[Records from a collection]
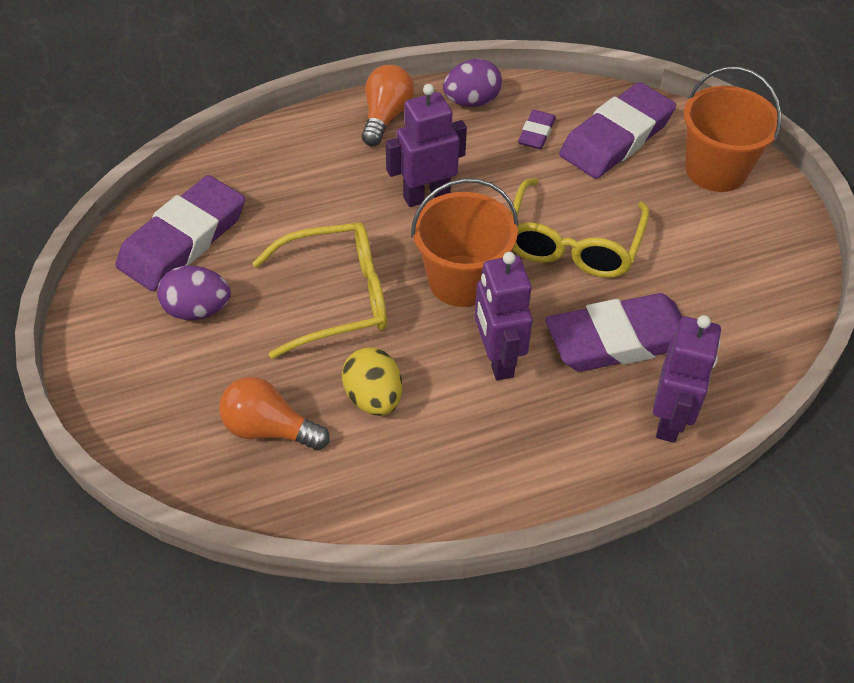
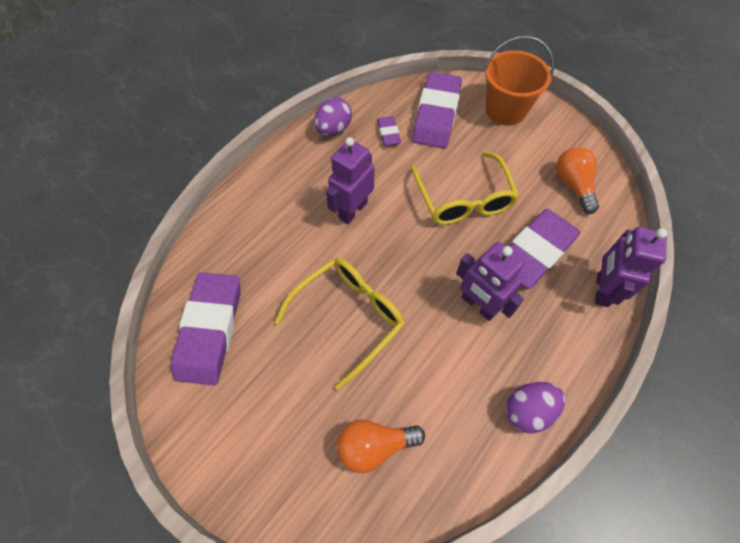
camera: 30 degrees left, 10 degrees up
(197, 310) = (259, 381): purple egg -> purple egg (528, 410)
(373, 398) = (425, 379): yellow egg -> none
(386, 117) = (286, 165): orange light bulb -> orange light bulb (573, 185)
(462, 281) = (418, 260): orange bucket -> none
(670, 420) = (601, 290): purple robot -> purple robot turned 150 degrees counterclockwise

Your goal: The answer must consist of every line in the records above that contains the word "orange".

Solved problem:
(386, 117) = (286, 165): orange light bulb -> orange light bulb (573, 185)
(462, 281) = (418, 260): orange bucket -> none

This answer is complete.